> [Scene difference descriptions]:

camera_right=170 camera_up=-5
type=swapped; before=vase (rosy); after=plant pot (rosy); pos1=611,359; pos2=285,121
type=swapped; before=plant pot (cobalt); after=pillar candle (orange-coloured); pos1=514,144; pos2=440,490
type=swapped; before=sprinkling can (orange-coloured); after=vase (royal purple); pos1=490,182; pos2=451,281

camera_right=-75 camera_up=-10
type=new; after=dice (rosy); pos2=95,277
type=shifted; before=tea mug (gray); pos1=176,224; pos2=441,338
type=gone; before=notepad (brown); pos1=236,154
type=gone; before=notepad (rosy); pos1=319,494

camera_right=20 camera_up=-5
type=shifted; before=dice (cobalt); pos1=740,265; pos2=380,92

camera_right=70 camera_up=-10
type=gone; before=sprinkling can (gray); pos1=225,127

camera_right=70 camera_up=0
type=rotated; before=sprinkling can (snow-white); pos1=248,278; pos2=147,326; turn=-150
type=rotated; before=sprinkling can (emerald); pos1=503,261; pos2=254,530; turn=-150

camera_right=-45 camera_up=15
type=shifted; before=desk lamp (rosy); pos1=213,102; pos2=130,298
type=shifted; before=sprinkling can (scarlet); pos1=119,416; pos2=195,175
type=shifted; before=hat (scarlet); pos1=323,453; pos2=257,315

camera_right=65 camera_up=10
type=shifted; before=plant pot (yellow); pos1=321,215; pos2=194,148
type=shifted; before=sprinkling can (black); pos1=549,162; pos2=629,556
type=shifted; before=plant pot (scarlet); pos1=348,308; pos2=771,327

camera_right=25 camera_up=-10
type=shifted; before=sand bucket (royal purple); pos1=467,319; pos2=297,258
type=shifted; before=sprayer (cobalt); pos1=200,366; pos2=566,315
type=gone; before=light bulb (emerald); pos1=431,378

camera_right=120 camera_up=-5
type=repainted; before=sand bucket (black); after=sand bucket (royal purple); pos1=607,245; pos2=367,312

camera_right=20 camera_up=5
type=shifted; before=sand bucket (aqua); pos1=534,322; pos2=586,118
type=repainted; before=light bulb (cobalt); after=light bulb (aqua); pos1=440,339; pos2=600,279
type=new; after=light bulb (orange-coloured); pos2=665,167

> [Assignment]: One inclusive range is required: first line of the data through the line containing "type=swapped; before=plant pot". Set it down exactly and output nothing else.

> [Your solution]:
camera_right=170 camera_up=-5
type=swapped; before=vase (rosy); after=plant pot (rosy); pos1=611,359; pos2=285,121
type=swapped; before=plant pot (cobalt); after=pillar candle (orange-coloured); pos1=514,144; pos2=440,490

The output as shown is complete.